→ DATA FOR THIS TASK:
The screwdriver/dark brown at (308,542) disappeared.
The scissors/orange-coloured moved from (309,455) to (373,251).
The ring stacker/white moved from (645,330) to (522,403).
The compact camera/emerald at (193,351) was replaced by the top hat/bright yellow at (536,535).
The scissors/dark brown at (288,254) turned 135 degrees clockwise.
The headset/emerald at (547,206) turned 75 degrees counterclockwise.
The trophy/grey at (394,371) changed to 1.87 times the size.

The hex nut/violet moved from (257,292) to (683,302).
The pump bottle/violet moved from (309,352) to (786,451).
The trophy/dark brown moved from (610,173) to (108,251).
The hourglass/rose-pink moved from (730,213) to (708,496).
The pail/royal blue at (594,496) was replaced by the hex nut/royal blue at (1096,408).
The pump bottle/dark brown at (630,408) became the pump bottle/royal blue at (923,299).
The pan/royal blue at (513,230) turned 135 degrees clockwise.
==
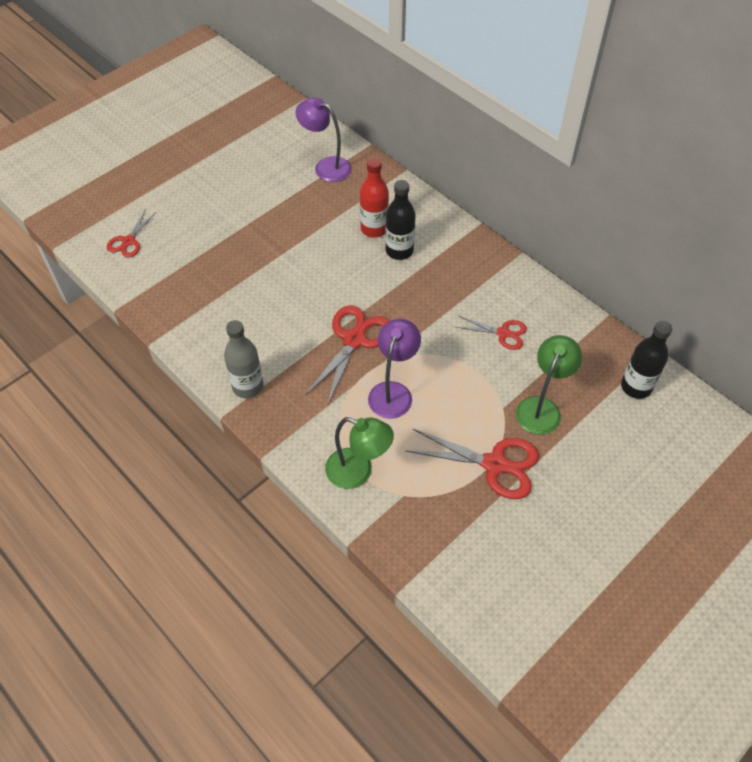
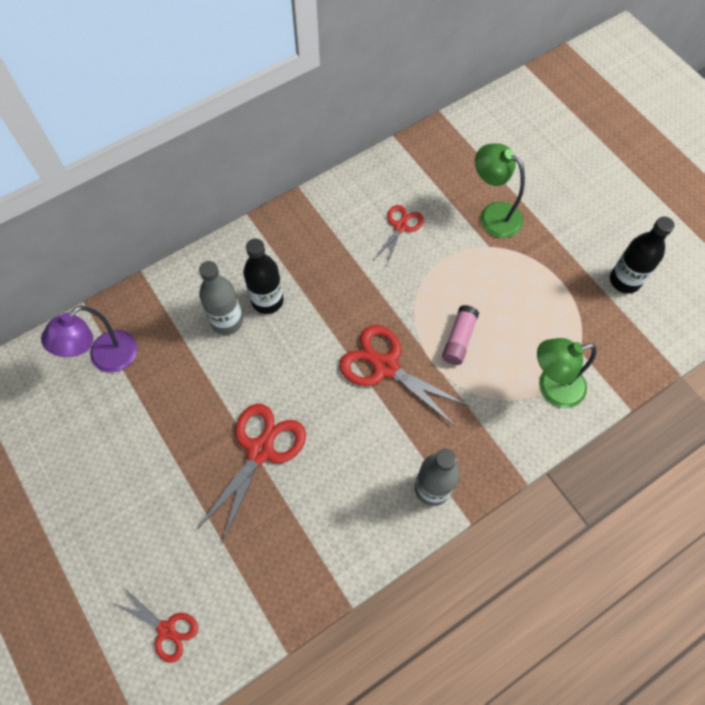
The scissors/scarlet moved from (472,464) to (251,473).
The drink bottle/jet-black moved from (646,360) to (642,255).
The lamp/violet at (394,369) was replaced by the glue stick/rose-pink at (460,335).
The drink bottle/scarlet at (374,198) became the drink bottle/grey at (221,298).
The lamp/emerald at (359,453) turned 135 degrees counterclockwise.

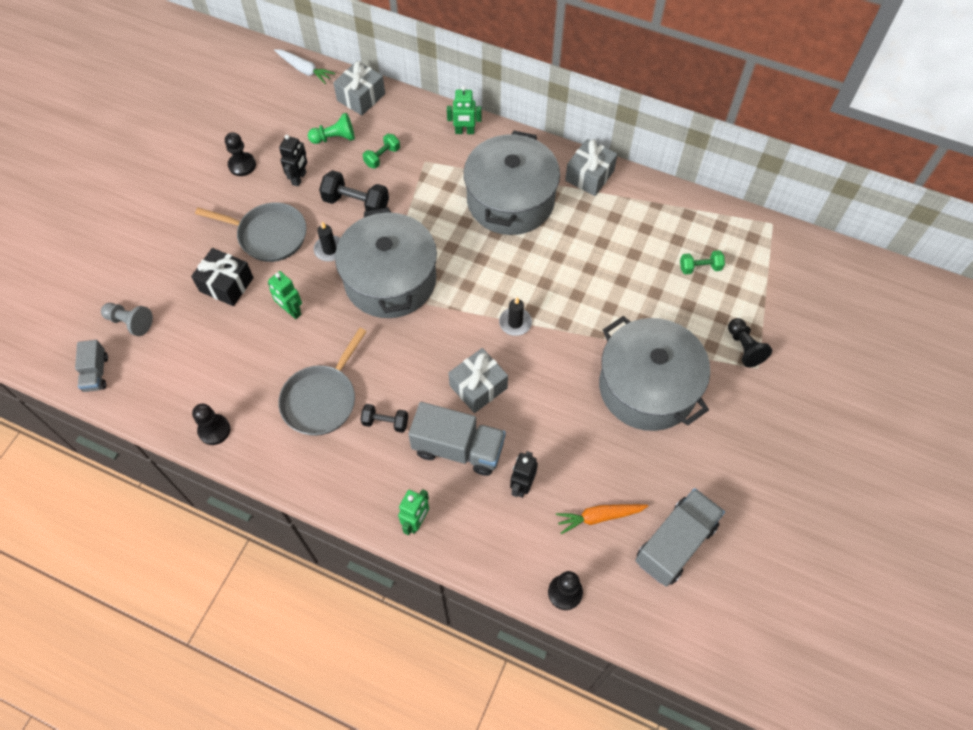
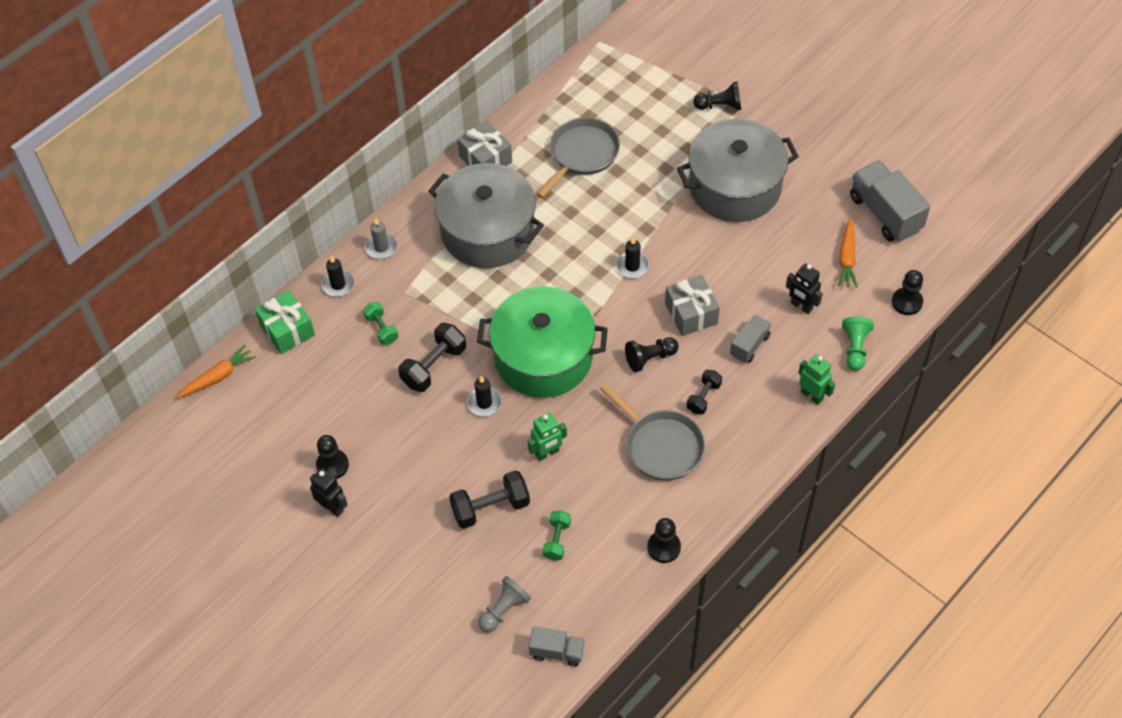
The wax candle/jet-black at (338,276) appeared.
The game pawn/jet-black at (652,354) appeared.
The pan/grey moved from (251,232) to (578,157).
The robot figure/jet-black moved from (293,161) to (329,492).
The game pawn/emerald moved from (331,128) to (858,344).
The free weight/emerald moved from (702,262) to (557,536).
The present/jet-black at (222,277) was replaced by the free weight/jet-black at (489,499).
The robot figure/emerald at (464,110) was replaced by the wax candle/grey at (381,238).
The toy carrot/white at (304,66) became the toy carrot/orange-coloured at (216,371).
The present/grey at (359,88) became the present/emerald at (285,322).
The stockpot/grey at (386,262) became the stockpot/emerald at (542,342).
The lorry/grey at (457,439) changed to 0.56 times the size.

→ TASK TO COMPLETE:
From the line holding "The scissors/orange-coloured moved" to the line holding "The headset/emerald at", inclusive, restate each line above exactly as written.

→ SOLUTION TO THE PROBLEM:
The scissors/orange-coloured moved from (309,455) to (373,251).
The ring stacker/white moved from (645,330) to (522,403).
The compact camera/emerald at (193,351) was replaced by the top hat/bright yellow at (536,535).
The scissors/dark brown at (288,254) turned 135 degrees clockwise.
The headset/emerald at (547,206) turned 75 degrees counterclockwise.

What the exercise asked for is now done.